- ASSIGNMENT
Nothing outside the range below should be printed. Output exactly the lines from the line with "new: dedulegil (purple)" to the line with "new: buzoda (black)", both included.

[INPUT FOR THIS TASK — start]

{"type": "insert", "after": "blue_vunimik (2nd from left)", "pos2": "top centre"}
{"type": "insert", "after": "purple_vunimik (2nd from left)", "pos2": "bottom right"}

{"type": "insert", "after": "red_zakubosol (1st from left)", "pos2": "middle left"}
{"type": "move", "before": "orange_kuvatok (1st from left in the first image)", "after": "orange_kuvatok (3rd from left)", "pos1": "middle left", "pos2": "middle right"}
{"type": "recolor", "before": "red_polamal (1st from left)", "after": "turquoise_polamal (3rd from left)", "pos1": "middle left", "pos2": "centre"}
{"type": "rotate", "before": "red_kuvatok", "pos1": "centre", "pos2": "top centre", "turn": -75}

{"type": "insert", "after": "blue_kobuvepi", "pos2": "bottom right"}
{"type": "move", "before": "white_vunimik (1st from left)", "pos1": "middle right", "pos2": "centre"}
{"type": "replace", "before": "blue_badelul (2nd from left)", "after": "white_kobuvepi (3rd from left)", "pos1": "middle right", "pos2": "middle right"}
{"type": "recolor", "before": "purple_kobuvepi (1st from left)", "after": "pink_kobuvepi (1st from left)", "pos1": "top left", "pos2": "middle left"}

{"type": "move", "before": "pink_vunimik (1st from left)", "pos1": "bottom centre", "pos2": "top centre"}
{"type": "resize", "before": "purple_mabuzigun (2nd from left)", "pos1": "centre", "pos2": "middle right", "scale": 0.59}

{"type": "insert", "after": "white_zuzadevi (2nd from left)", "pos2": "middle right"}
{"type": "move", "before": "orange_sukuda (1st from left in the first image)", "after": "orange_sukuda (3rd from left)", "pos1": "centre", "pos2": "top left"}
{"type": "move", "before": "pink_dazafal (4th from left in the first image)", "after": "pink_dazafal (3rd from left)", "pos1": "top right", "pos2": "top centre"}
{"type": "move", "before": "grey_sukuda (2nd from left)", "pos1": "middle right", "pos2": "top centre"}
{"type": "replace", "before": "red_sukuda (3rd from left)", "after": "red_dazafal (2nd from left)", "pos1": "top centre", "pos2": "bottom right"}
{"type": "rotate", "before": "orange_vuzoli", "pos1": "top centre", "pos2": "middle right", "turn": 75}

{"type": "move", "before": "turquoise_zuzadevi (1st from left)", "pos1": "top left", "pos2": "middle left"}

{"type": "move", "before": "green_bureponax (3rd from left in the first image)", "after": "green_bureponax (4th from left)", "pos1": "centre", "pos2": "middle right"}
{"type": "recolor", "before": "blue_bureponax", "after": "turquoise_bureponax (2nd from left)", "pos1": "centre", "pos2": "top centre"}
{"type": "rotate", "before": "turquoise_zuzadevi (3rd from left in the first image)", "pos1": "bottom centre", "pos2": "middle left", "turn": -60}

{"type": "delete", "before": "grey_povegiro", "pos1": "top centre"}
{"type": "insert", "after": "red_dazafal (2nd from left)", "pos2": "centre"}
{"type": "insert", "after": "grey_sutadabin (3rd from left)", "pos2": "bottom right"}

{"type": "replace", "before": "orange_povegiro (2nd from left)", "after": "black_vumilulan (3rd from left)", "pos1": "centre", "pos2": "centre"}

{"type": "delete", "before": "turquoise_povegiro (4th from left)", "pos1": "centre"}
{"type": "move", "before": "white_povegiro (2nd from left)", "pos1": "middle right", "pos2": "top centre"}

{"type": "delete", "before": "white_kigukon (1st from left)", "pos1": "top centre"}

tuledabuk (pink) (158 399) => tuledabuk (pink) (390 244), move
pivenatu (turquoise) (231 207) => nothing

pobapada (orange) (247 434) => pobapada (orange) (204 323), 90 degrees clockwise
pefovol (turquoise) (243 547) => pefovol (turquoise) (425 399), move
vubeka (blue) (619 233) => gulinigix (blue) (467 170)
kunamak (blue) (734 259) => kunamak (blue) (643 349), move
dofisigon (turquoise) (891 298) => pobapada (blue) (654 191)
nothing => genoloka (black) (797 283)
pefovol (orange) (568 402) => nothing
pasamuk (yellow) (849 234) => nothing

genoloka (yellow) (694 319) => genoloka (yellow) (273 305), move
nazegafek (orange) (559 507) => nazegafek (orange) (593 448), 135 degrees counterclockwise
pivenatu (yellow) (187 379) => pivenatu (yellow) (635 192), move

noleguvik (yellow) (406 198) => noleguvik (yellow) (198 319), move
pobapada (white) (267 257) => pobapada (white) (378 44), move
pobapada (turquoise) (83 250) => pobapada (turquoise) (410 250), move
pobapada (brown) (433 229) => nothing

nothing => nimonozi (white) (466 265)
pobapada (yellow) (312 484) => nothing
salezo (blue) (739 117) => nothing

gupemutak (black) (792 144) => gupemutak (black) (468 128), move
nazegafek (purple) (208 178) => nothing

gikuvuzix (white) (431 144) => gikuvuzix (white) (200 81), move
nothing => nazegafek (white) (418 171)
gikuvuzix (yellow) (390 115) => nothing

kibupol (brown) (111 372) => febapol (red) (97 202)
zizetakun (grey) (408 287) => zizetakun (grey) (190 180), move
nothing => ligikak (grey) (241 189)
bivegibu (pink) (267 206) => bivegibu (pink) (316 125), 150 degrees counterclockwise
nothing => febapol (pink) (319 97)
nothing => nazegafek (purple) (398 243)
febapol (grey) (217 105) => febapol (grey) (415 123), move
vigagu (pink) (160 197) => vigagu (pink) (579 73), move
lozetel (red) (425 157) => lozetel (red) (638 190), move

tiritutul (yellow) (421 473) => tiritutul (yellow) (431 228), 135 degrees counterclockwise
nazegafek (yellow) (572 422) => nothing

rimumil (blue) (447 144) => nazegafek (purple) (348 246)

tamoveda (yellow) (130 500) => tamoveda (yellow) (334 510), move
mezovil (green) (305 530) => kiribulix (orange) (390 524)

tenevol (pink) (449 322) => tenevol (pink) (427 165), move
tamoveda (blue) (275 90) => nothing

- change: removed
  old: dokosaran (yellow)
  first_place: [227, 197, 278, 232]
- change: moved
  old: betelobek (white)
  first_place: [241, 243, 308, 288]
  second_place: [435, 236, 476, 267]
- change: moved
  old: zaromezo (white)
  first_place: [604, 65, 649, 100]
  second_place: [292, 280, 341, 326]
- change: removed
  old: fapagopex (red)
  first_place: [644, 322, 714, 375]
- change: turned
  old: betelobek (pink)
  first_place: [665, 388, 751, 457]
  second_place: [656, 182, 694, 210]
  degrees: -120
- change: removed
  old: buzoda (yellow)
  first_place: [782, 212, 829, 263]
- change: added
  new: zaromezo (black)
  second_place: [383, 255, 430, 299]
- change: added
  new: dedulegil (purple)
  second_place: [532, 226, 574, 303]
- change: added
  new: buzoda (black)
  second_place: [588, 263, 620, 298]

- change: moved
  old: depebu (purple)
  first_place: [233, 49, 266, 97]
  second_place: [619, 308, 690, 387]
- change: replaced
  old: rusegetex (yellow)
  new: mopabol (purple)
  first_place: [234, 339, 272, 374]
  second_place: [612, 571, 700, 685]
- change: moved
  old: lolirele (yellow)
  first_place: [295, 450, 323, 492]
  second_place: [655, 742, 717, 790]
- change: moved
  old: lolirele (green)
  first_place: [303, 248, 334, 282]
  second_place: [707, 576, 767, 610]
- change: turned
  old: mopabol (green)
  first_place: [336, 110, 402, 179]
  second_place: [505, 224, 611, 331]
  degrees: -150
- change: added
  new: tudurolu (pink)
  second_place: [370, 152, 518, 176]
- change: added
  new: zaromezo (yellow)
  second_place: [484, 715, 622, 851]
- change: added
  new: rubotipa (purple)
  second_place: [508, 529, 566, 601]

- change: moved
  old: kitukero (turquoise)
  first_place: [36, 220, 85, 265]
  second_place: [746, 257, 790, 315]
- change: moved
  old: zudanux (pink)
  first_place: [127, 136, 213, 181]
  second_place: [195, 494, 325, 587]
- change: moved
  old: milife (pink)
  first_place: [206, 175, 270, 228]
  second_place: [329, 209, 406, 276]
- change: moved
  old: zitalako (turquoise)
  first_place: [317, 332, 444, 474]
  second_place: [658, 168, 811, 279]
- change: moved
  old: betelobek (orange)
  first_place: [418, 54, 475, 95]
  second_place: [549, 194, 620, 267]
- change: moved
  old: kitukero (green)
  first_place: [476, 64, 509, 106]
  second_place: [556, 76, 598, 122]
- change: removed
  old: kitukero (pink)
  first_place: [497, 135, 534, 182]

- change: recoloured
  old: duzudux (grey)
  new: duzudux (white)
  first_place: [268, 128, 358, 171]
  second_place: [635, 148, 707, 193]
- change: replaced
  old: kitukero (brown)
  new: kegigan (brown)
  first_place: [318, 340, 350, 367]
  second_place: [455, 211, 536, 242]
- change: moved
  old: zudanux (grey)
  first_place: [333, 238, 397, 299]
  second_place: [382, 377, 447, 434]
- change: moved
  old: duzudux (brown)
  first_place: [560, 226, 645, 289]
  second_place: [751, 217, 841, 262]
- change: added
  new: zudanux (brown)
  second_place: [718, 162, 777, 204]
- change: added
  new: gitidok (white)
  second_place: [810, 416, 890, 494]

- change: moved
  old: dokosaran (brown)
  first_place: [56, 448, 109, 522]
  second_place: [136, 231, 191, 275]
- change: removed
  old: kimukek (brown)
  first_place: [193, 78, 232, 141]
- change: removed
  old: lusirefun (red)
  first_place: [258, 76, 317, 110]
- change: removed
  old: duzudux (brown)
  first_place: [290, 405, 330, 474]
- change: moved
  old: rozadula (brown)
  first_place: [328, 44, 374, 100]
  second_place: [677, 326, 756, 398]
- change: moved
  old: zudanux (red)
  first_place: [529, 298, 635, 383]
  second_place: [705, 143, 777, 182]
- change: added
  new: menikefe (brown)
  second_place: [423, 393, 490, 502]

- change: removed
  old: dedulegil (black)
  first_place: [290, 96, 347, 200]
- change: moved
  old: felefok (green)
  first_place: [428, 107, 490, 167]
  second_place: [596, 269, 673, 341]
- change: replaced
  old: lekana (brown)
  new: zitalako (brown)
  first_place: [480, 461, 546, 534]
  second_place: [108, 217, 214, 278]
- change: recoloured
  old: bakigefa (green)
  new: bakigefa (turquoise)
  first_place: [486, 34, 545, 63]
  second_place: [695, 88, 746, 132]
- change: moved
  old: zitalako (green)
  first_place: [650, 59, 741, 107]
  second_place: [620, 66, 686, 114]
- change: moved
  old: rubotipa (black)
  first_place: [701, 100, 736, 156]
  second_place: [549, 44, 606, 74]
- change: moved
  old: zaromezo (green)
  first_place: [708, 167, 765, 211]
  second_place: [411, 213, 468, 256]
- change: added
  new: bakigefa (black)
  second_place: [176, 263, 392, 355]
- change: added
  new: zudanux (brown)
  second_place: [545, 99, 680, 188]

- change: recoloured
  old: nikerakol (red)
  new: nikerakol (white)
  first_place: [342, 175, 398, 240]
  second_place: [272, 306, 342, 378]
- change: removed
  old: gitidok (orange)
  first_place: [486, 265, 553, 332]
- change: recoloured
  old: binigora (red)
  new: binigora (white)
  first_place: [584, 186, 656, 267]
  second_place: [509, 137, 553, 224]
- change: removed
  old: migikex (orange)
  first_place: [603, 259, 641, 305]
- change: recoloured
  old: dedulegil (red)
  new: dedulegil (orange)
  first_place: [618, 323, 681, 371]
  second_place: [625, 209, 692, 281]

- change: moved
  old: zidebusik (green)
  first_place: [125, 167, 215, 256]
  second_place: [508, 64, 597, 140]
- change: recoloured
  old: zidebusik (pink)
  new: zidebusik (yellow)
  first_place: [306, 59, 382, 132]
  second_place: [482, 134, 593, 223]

[INPUT FOR THIS TASK — finish]

- SOLUTION TO THE EXERCISE
  new: dedulegil (purple)
  second_place: [532, 226, 574, 303]
- change: added
  new: buzoda (black)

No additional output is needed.